WHAT YOU HAVE TO DO: Any images in the records should be skipped; transcribe the rest exactly.

(Data excerpts)
▬▬▬▬▬▬▬▬▬▬
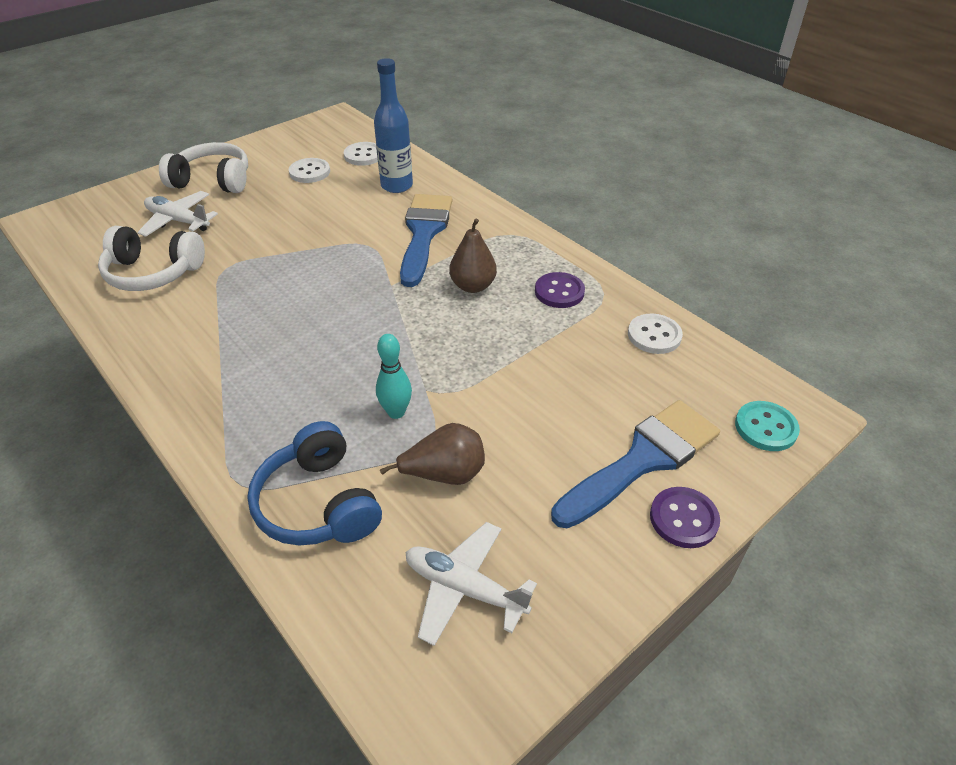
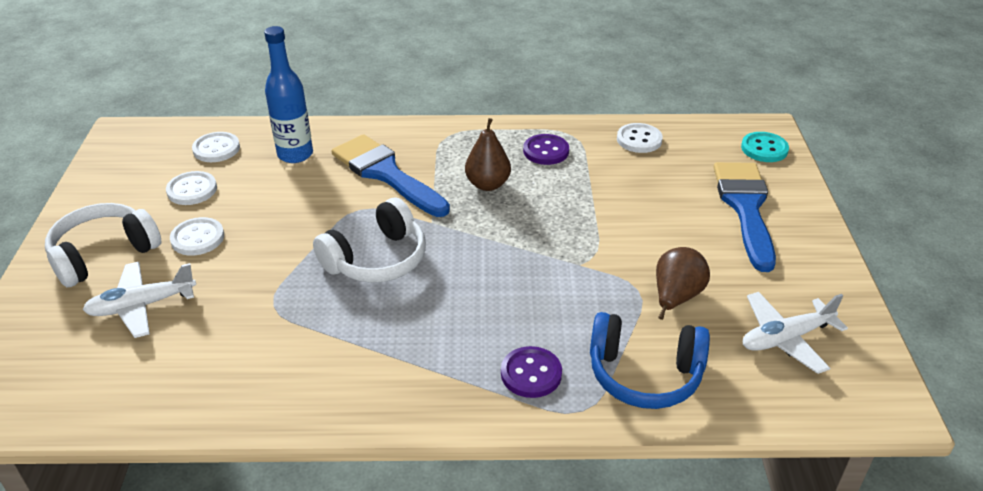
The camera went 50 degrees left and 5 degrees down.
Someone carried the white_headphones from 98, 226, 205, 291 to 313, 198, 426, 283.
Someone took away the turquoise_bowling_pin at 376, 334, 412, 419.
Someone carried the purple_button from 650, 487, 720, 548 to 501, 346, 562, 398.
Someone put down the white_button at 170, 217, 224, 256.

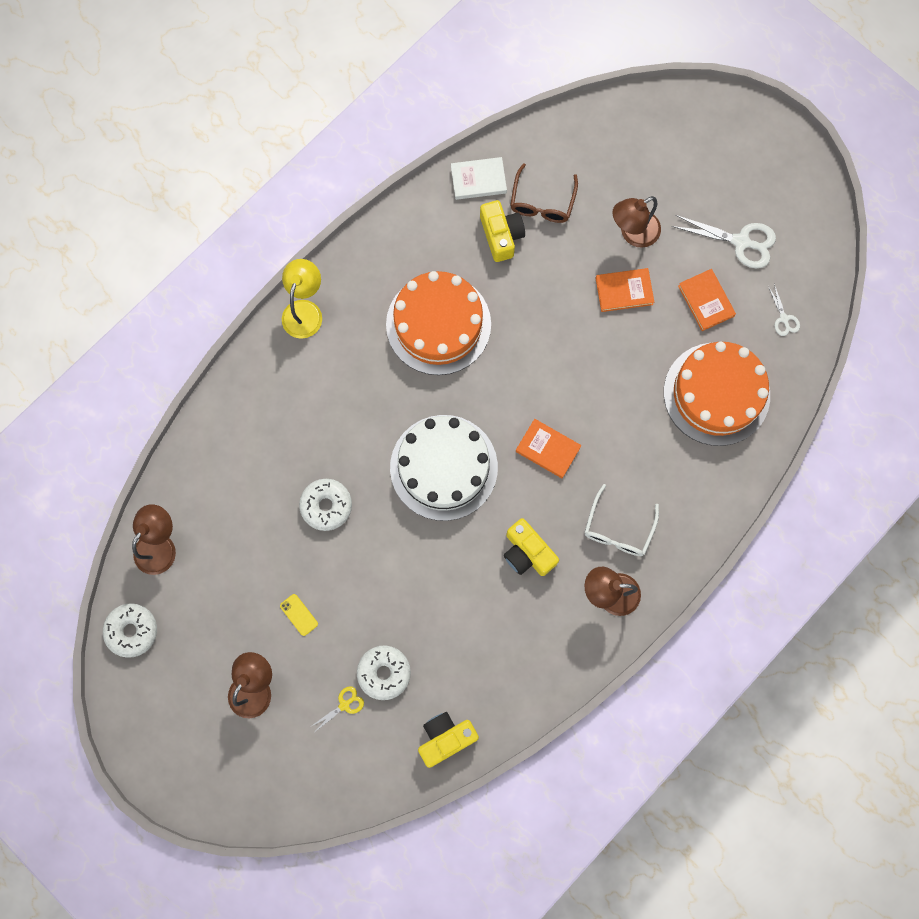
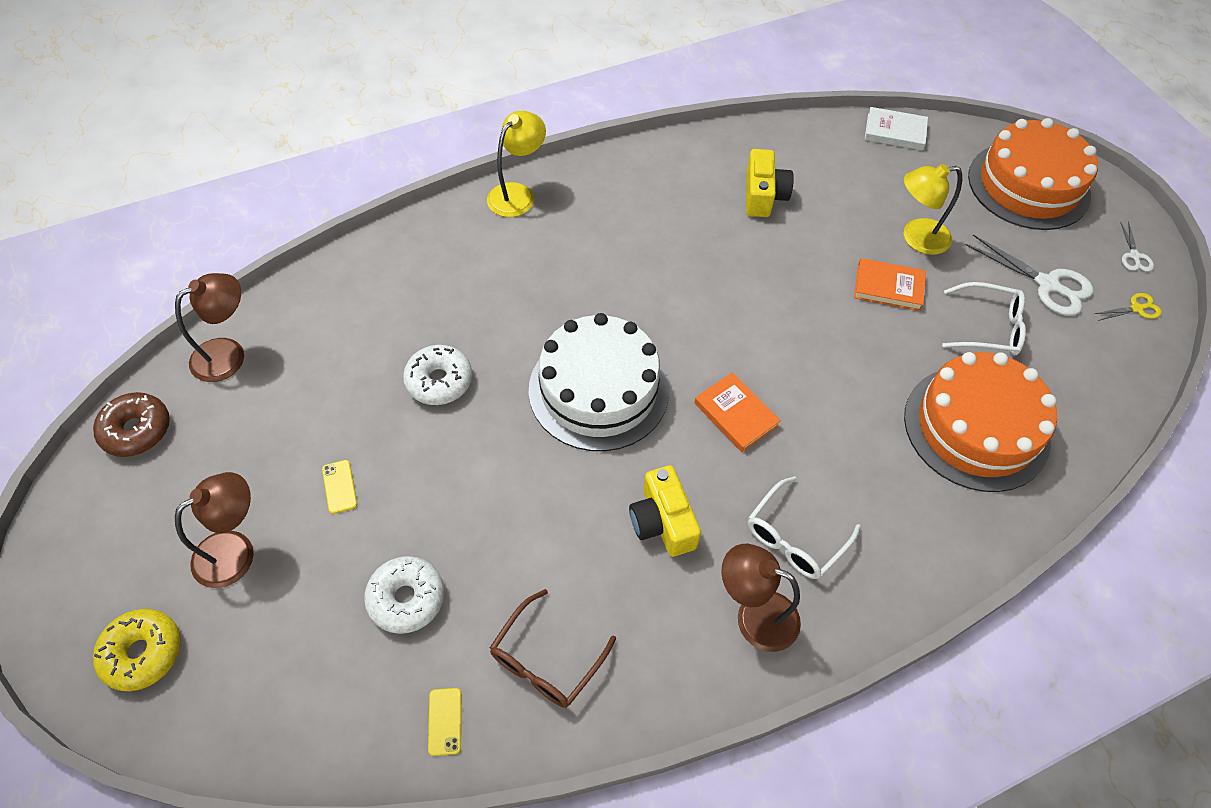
The camera went 20 degrees right and 20 degrees down.
Someone repainted the white_donut at 103, 603, 157, 658, which became the brown_donut at 93, 392, 170, 457.
Someone carried the yellow_scissors from 310, 686, 364, 731 to 1095, 293, 1162, 321.
Someone carried the orange_cake from 386, 271, 491, 375 to 968, 118, 1098, 230.
Someone swapped the yellow_camera at 418, 712, 479, 768 for the yellow_phone at 428, 688, 461, 756.
Someone carried the white_book from 451, 157, 507, 200 to 865, 107, 928, 150.
Someone carried the brown_glasses from 510, 163, 578, 223 to 490, 589, 616, 708.
Someone repainted the brown_lamp at 612, 196, 661, 248, which became the yellow_lamp at 904, 164, 962, 255.
Someone swapped the orange_book at 678, 269, 736, 331 for the white_glasses at 942, 282, 1026, 356.
Someone carried the white_scissors from 768, 284, 800, 336 to 1120, 222, 1154, 272.
Someone put down the yellow_donut at 93, 609, 181, 691.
▬▬▬▬▬▬▬▬▬▬
WRITTEN SOLUTION:
The camera went 50 degrees left and 5 degrees down.
Someone carried the white_headphones from 98, 226, 205, 291 to 313, 198, 426, 283.
Someone took away the turquoise_bowling_pin at 376, 334, 412, 419.
Someone carried the purple_button from 650, 487, 720, 548 to 501, 346, 562, 398.
Someone put down the white_button at 170, 217, 224, 256.

The camera went 20 degrees right and 20 degrees down.
Someone repainted the white_donut at 103, 603, 157, 658, which became the brown_donut at 93, 392, 170, 457.
Someone carried the yellow_scissors from 310, 686, 364, 731 to 1095, 293, 1162, 321.
Someone carried the orange_cake from 386, 271, 491, 375 to 968, 118, 1098, 230.
Someone swapped the yellow_camera at 418, 712, 479, 768 for the yellow_phone at 428, 688, 461, 756.
Someone carried the white_book from 451, 157, 507, 200 to 865, 107, 928, 150.
Someone carried the brown_glasses from 510, 163, 578, 223 to 490, 589, 616, 708.
Someone repainted the brown_lamp at 612, 196, 661, 248, which became the yellow_lamp at 904, 164, 962, 255.
Someone swapped the orange_book at 678, 269, 736, 331 for the white_glasses at 942, 282, 1026, 356.
Someone carried the white_scissors from 768, 284, 800, 336 to 1120, 222, 1154, 272.
Someone put down the yellow_donut at 93, 609, 181, 691.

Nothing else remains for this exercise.